**To do:**
Your answer should consist solely of the lines from the first line of the data through the line with "camera: 130 degrees right, 5 degrees up", each reproduced exactly.
___ Information supplied
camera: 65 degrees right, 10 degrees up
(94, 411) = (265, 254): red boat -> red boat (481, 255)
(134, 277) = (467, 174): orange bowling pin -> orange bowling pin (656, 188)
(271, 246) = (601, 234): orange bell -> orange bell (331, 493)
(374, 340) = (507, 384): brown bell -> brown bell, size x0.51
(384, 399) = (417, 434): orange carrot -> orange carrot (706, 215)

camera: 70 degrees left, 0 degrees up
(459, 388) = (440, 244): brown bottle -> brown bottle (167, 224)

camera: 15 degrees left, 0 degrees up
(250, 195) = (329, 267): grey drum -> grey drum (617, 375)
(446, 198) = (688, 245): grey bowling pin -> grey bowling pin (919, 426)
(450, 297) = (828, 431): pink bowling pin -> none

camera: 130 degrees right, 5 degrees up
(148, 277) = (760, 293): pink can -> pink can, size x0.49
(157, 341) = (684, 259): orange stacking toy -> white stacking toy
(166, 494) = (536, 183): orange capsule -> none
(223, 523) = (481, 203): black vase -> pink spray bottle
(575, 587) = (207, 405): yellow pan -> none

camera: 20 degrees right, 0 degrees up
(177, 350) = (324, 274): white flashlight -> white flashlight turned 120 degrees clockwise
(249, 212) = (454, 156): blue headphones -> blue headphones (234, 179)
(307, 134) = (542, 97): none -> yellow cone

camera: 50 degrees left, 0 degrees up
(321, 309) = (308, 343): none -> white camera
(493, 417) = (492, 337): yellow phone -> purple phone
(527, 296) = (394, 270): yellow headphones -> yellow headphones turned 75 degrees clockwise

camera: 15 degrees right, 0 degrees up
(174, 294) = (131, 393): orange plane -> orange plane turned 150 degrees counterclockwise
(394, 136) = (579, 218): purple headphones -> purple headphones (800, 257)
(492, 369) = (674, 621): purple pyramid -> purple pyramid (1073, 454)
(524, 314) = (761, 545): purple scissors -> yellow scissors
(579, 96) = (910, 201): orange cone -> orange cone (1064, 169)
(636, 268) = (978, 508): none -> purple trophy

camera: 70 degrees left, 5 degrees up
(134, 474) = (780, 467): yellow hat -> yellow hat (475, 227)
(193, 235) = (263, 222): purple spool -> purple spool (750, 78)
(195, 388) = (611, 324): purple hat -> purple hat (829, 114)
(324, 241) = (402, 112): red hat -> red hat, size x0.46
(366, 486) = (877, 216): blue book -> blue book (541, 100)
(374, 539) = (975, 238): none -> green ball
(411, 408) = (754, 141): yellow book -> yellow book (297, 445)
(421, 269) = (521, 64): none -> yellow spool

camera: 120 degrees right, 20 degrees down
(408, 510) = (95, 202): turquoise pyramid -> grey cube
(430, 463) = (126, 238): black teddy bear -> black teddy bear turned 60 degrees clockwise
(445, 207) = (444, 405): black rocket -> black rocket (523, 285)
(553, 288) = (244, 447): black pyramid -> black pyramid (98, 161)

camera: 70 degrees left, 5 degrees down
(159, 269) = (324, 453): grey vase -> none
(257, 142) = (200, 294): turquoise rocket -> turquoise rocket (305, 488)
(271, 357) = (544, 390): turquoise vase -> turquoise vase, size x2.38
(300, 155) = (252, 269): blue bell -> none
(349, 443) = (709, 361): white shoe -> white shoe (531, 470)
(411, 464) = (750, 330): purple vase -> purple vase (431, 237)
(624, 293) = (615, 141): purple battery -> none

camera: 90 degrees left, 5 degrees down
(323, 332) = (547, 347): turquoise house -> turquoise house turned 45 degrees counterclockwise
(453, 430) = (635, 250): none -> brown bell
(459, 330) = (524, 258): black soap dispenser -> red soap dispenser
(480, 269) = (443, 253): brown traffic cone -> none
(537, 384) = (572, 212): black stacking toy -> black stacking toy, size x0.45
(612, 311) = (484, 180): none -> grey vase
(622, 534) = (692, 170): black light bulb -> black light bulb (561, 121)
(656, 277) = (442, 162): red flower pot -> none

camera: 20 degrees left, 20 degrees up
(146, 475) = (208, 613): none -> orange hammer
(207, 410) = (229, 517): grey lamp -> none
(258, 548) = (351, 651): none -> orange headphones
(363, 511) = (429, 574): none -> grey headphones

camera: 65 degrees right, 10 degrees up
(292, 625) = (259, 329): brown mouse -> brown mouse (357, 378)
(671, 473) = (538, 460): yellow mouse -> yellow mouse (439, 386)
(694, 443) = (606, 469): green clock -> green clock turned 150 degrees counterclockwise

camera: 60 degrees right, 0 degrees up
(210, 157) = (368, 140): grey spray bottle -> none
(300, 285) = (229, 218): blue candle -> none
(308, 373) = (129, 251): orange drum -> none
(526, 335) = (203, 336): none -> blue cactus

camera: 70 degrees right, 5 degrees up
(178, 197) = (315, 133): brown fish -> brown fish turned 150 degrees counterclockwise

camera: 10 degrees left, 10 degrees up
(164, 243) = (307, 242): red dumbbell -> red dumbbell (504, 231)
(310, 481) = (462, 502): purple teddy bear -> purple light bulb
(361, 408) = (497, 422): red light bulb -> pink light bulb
______
**Written response:**
camera: 65 degrees right, 10 degrees up
(94, 411) = (265, 254): red boat -> red boat (481, 255)
(134, 277) = (467, 174): orange bowling pin -> orange bowling pin (656, 188)
(271, 246) = (601, 234): orange bell -> orange bell (331, 493)
(374, 340) = (507, 384): brown bell -> brown bell, size x0.51
(384, 399) = (417, 434): orange carrot -> orange carrot (706, 215)

camera: 70 degrees left, 0 degrees up
(459, 388) = (440, 244): brown bottle -> brown bottle (167, 224)

camera: 15 degrees left, 0 degrees up
(250, 195) = (329, 267): grey drum -> grey drum (617, 375)
(446, 198) = (688, 245): grey bowling pin -> grey bowling pin (919, 426)
(450, 297) = (828, 431): pink bowling pin -> none

camera: 130 degrees right, 5 degrees up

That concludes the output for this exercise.